Segment Start: Data for review
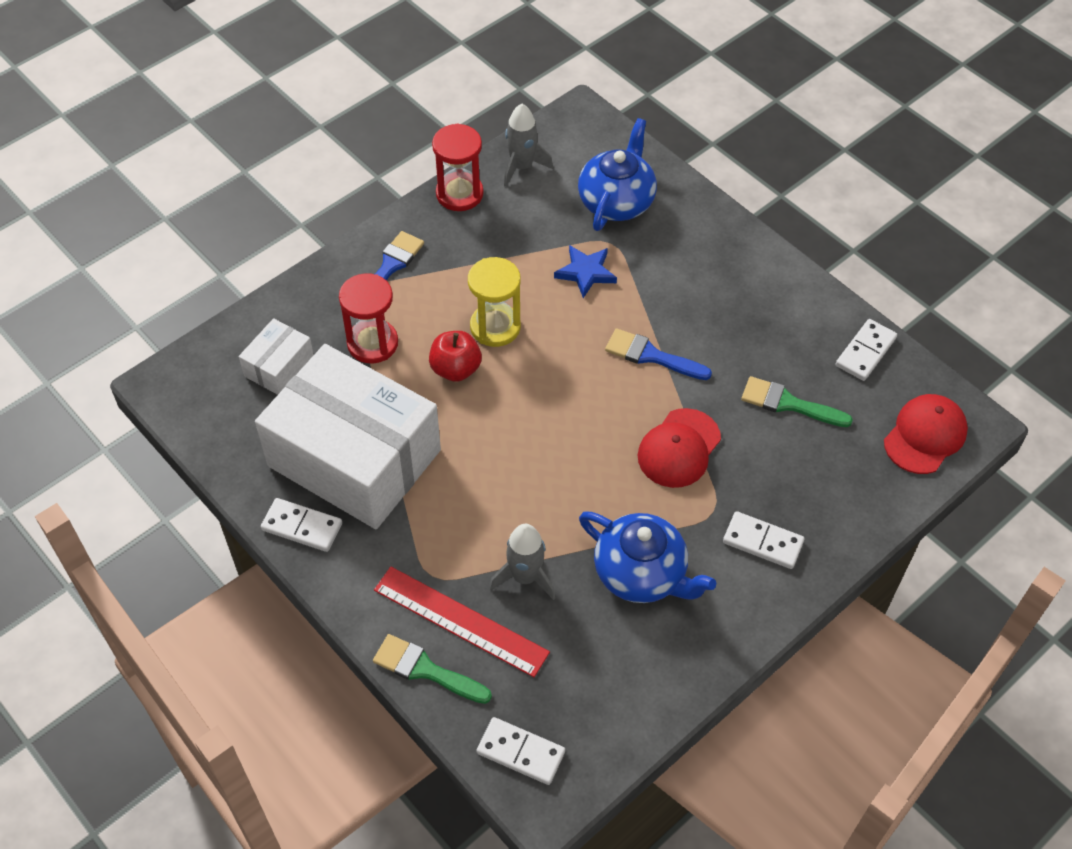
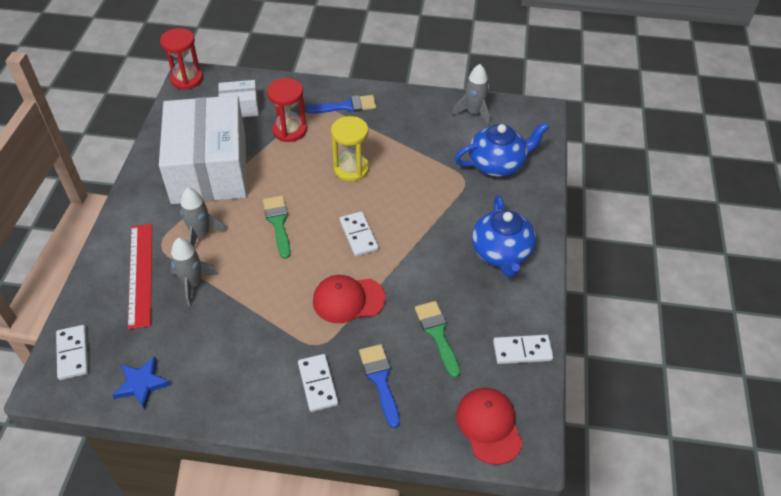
camera: 50 degrees right, 5 degrees down
(302, 527) = (148, 176): white domino -> white domino (358, 235)
(426, 670) = (97, 279): green brush -> green brush (278, 223)
(455, 369) = (306, 171): red apple -> none
(456, 527) = (201, 235): none -> grey rocket
(459, 194) = (425, 101): red hourglass -> red hourglass (187, 79)
(586, 272) = (431, 182): blue star -> blue star (141, 384)
(641, 573) = (241, 336): blue teapot -> blue teapot (501, 253)
(651, 356) = (403, 246): blue brush -> blue brush (380, 380)
(925, 436) = (489, 426): red cap -> red cap turned 105 degrees counterclockwise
Segment End: Data for review
Could you output the lines above exactly, with no pictures included?

camera: 50 degrees right, 5 degrees down
(302, 527) = (148, 176): white domino -> white domino (358, 235)
(426, 670) = (97, 279): green brush -> green brush (278, 223)
(455, 369) = (306, 171): red apple -> none
(456, 527) = (201, 235): none -> grey rocket
(459, 194) = (425, 101): red hourglass -> red hourglass (187, 79)
(586, 272) = (431, 182): blue star -> blue star (141, 384)
(641, 573) = (241, 336): blue teapot -> blue teapot (501, 253)
(651, 356) = (403, 246): blue brush -> blue brush (380, 380)
(925, 436) = (489, 426): red cap -> red cap turned 105 degrees counterclockwise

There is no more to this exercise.